• [Problem details]:
Exact copy, no pictures: output each line below as it stands.

• [Stored data]:

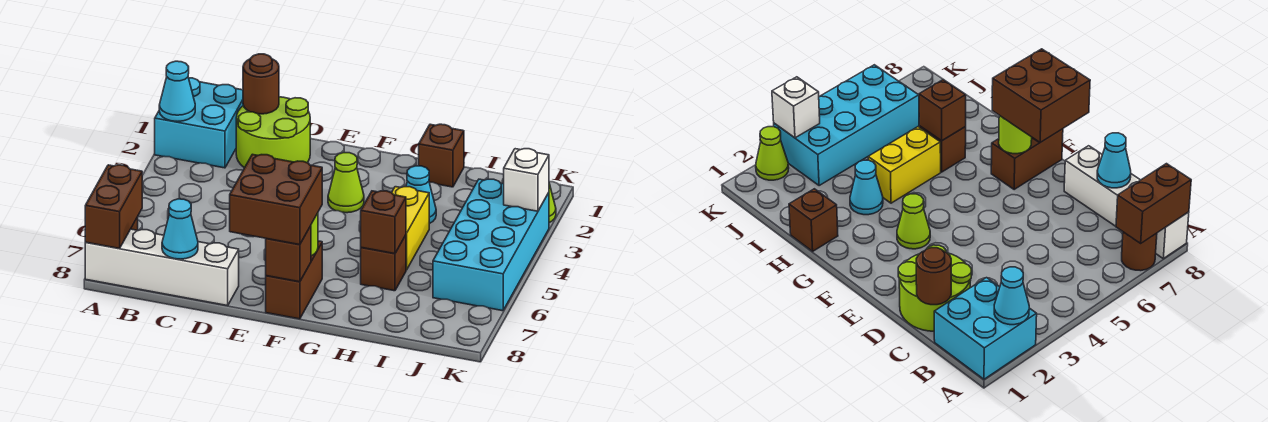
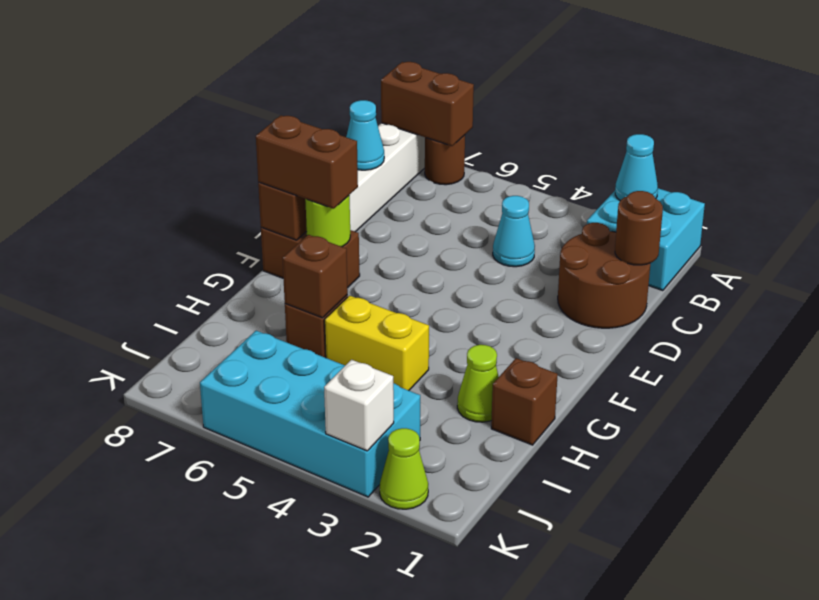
lime round brick C1:D2 level 1 -> brown round brick C1:D2 level 1
brown brick E7:F8 level 3 -> brown brick F7:F8 level 3
lime cone F3 level 1 -> lime cone H2 level 1
cyan cone H3 level 1 -> cyan cone C4 level 1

• [Task output]:
lime round brick C1:D2 level 1 -> brown round brick C1:D2 level 1
brown brick E7:F8 level 3 -> brown brick F7:F8 level 3
lime cone F3 level 1 -> lime cone H2 level 1
cyan cone H3 level 1 -> cyan cone C4 level 1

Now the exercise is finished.